(Beginning of SUPPLIED MATERIAL)
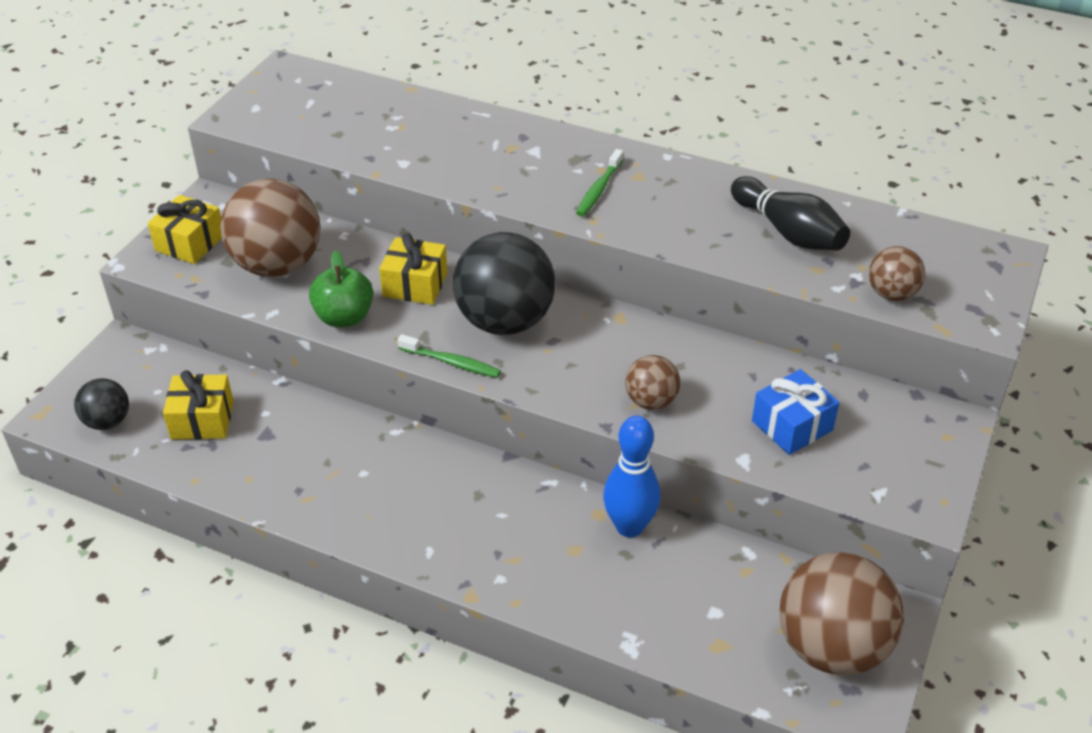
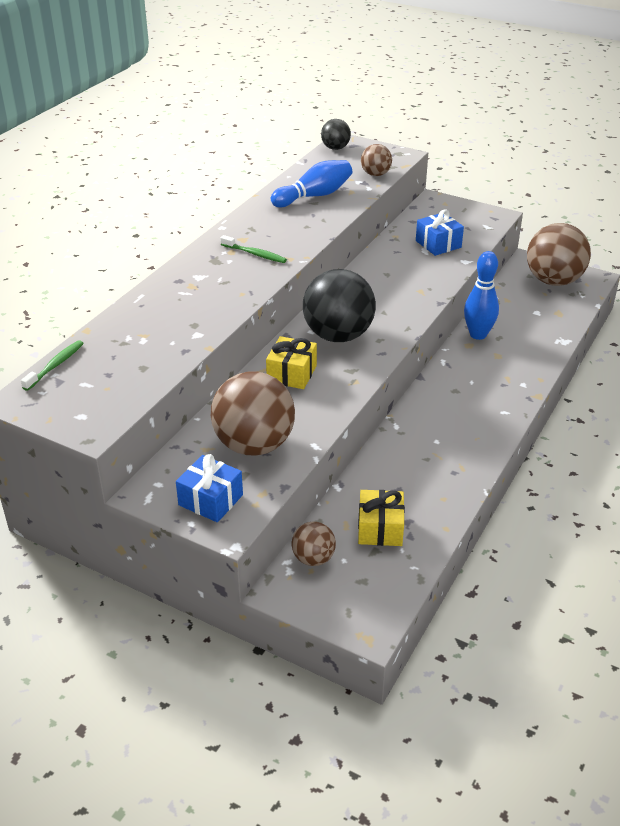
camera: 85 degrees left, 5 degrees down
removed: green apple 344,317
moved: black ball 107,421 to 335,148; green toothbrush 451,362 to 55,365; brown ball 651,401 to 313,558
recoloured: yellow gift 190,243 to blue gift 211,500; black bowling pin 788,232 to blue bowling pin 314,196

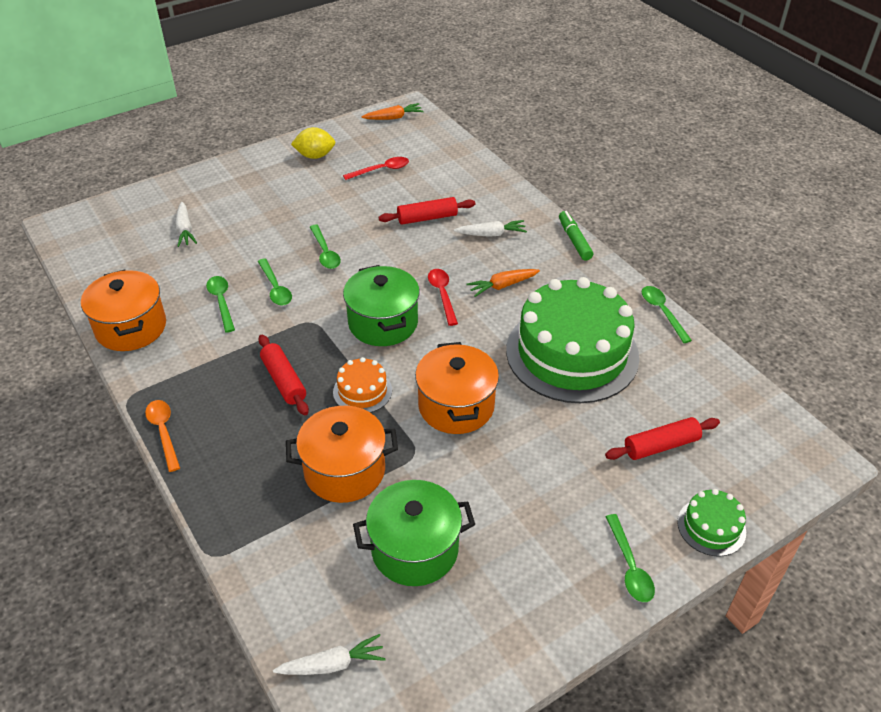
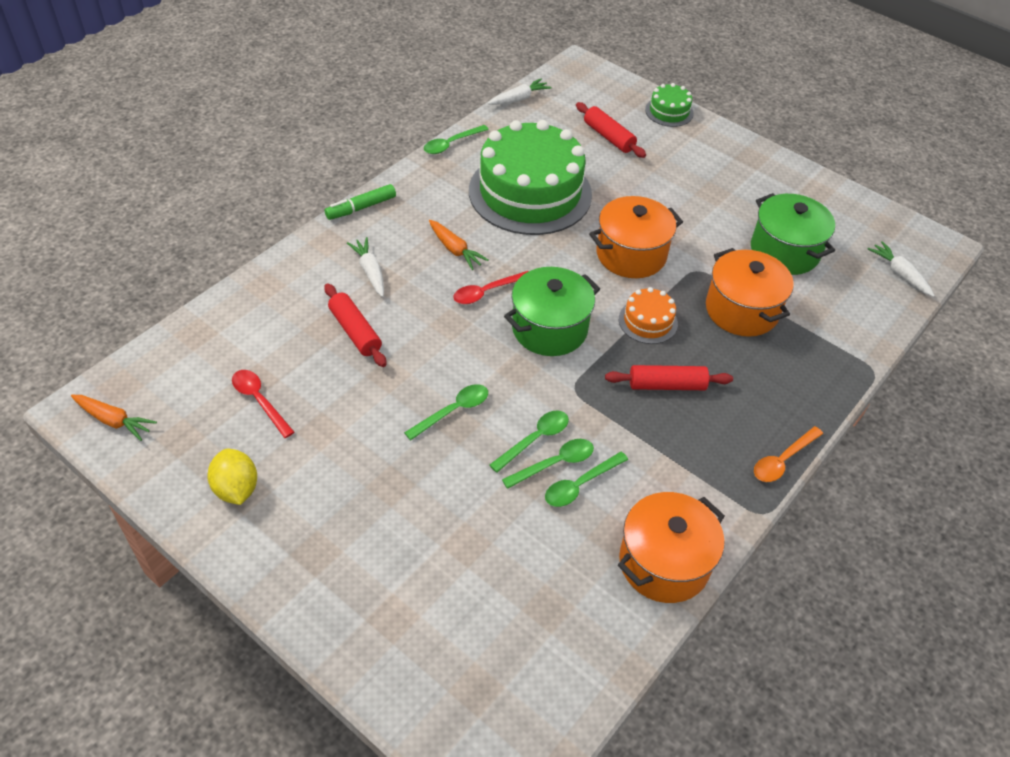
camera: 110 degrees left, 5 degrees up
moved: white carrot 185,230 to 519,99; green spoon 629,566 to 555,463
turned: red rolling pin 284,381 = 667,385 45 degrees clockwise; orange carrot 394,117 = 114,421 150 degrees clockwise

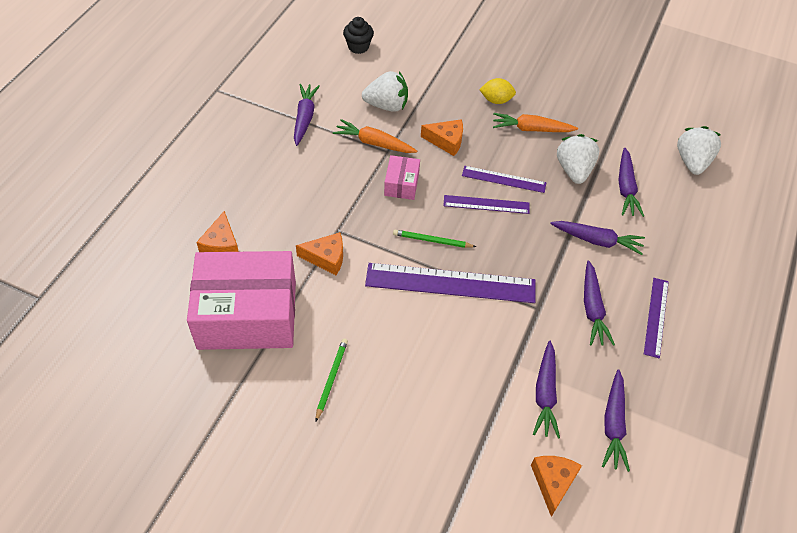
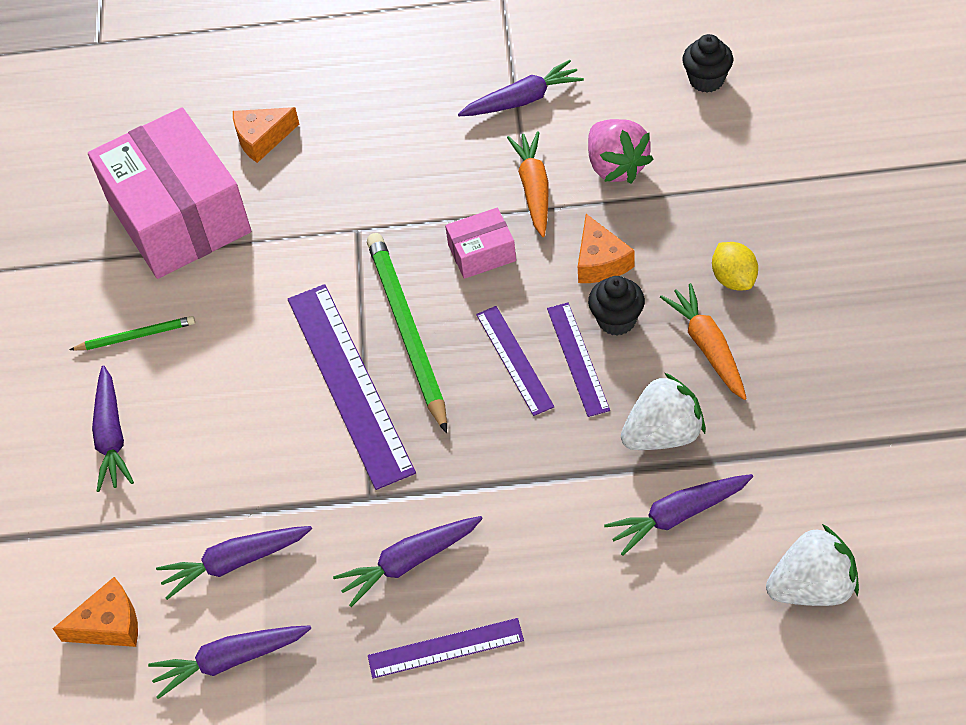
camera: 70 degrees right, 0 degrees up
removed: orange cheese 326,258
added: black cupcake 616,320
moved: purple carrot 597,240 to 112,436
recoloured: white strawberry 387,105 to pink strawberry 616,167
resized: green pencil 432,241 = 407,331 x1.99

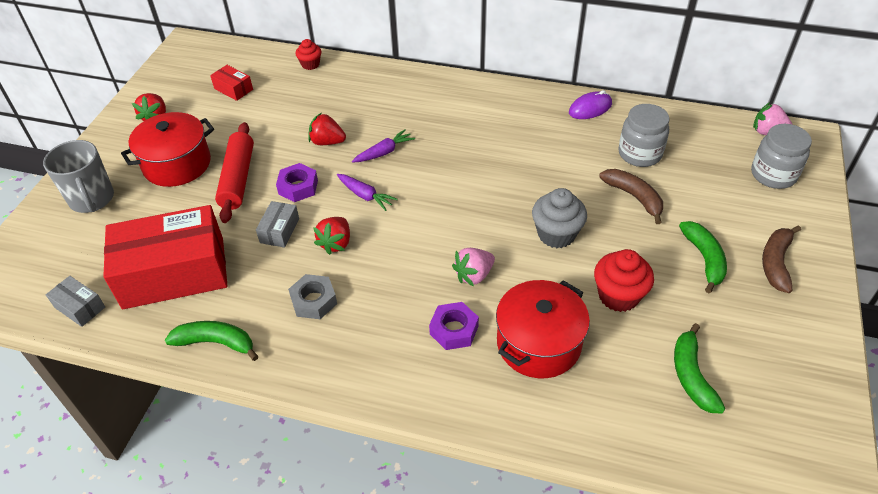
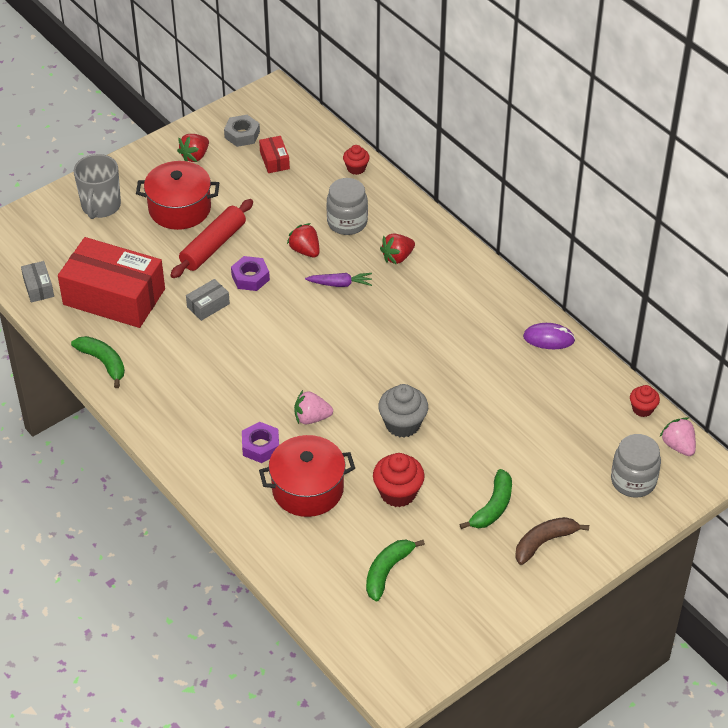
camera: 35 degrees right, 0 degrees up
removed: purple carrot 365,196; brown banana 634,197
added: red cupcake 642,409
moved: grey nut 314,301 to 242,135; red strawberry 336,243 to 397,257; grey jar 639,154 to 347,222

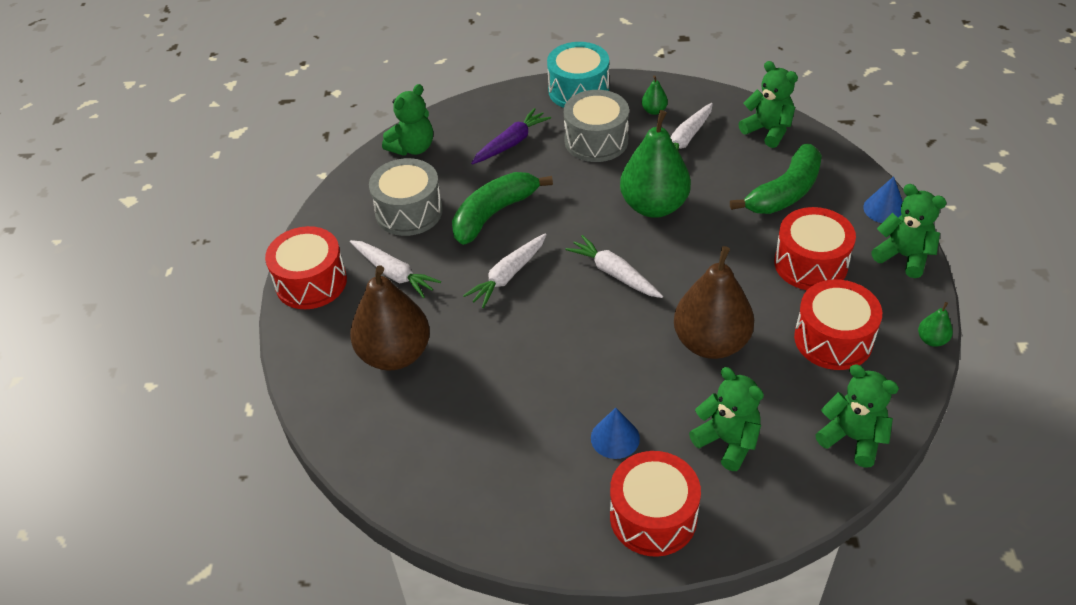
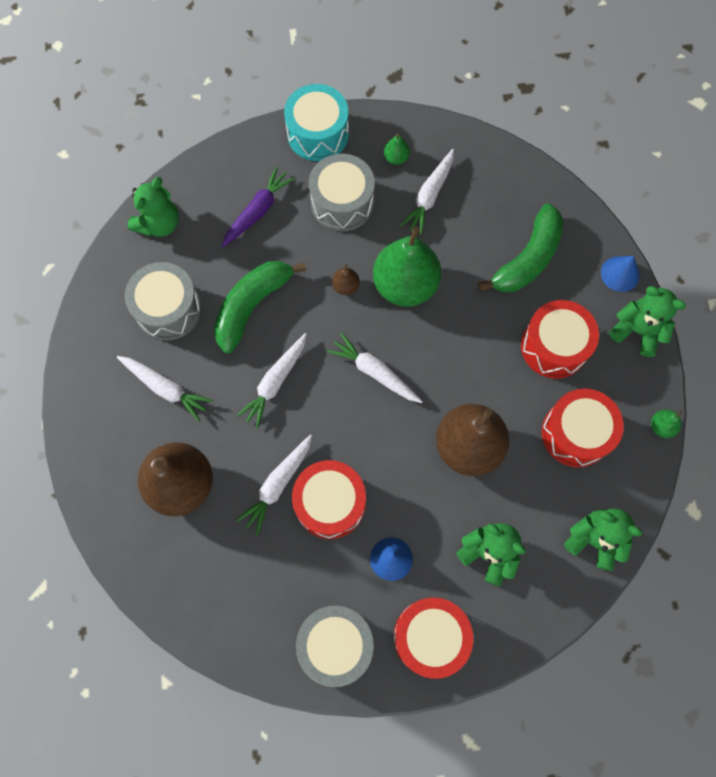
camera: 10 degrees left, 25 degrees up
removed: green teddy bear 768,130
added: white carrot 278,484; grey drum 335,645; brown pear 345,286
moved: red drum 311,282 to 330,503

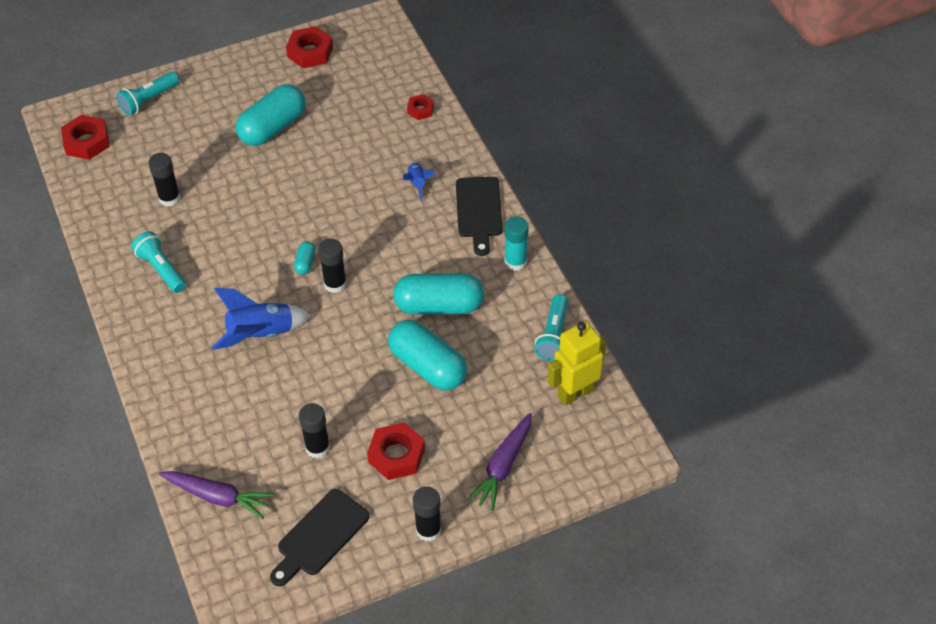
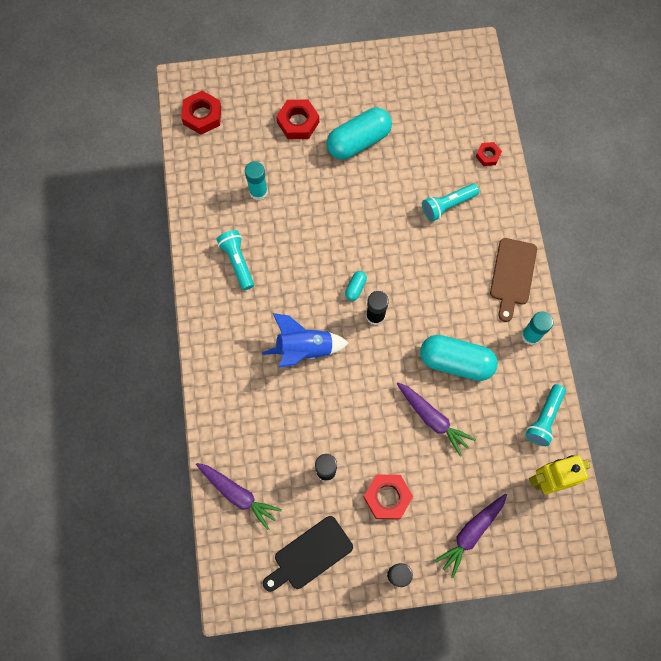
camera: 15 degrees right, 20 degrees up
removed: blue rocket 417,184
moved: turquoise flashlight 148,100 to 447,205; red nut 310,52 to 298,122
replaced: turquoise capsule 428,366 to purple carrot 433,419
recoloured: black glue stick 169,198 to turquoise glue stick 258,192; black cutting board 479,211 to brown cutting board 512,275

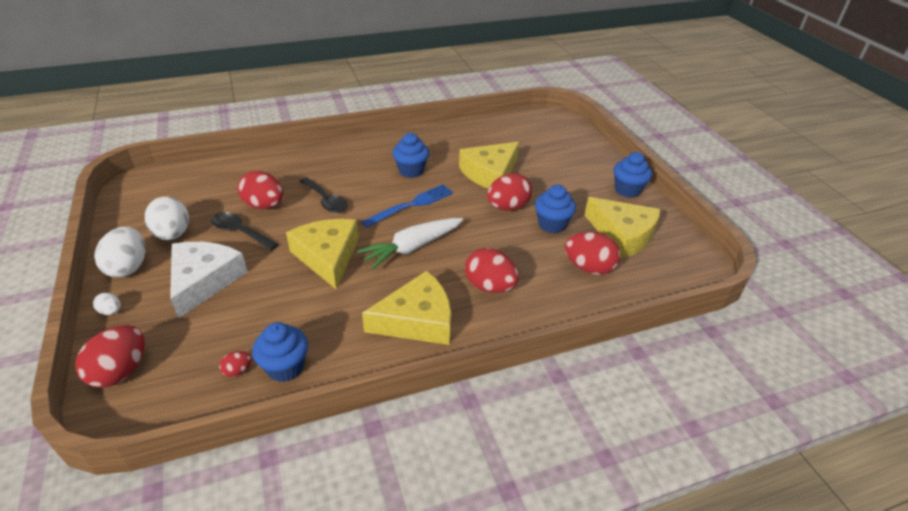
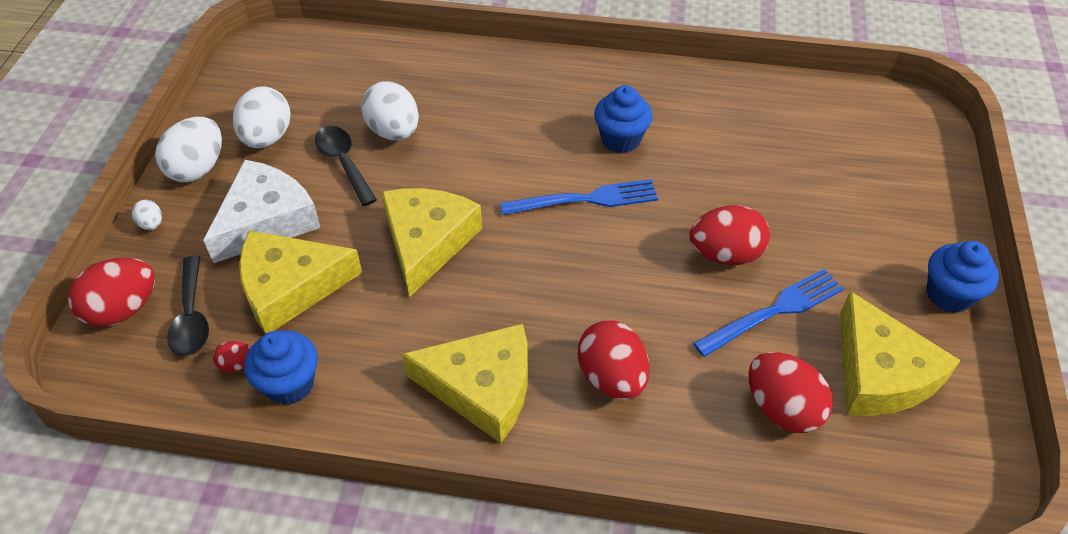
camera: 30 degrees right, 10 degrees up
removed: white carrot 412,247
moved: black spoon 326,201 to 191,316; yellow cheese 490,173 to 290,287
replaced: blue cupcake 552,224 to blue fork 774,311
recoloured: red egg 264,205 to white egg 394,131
(End of SUPPLIED MATERIAL)
[EXERCISE PROMPT] Repeat the data word for word. Images are not part of the copy.

[ANSWER TO THIS PROBLEM]
camera: 85 degrees left, 5 degrees down
removed: green apple 344,317
moved: black ball 107,421 to 335,148; green toothbrush 451,362 to 55,365; brown ball 651,401 to 313,558
recoloured: yellow gift 190,243 to blue gift 211,500; black bowling pin 788,232 to blue bowling pin 314,196

camera: 110 degrees left, 5 degrees up
moved: white carrot 185,230 to 519,99; green spoon 629,566 to 555,463
turned: red rolling pin 284,381 = 667,385 45 degrees clockwise; orange carrot 394,117 = 114,421 150 degrees clockwise

camera: 70 degrees right, 0 degrees up
removed: orange cheese 326,258
added: black cupcake 616,320
moved: purple carrot 597,240 to 112,436
recoloured: white strawberry 387,105 to pink strawberry 616,167
resized: green pencil 432,241 = 407,331 x1.99

camera: 35 degrees right, 0 degrees up
removed: purple carrot 365,196; brown banana 634,197
added: red cupcake 642,409
moved: grey nut 314,301 to 242,135; red strawberry 336,243 to 397,257; grey jar 639,154 to 347,222

camera: 10 degrees left, 25 degrees up
removed: green teddy bear 768,130
added: white carrot 278,484; grey drum 335,645; brown pear 345,286
moved: red drum 311,282 to 330,503

camera: 15 degrees right, 20 degrees up
removed: blue rocket 417,184
moved: turquoise flashlight 148,100 to 447,205; red nut 310,52 to 298,122
replaced: turquoise capsule 428,366 to purple carrot 433,419
recoloured: black glue stick 169,198 to turquoise glue stick 258,192; black cutting board 479,211 to brown cutting board 512,275

camera: 30 degrees right, 10 degrees up
removed: white carrot 412,247
moved: black spoon 326,201 to 191,316; yellow cheese 490,173 to 290,287
replaced: blue cupcake 552,224 to blue fork 774,311
recoloured: red egg 264,205 to white egg 394,131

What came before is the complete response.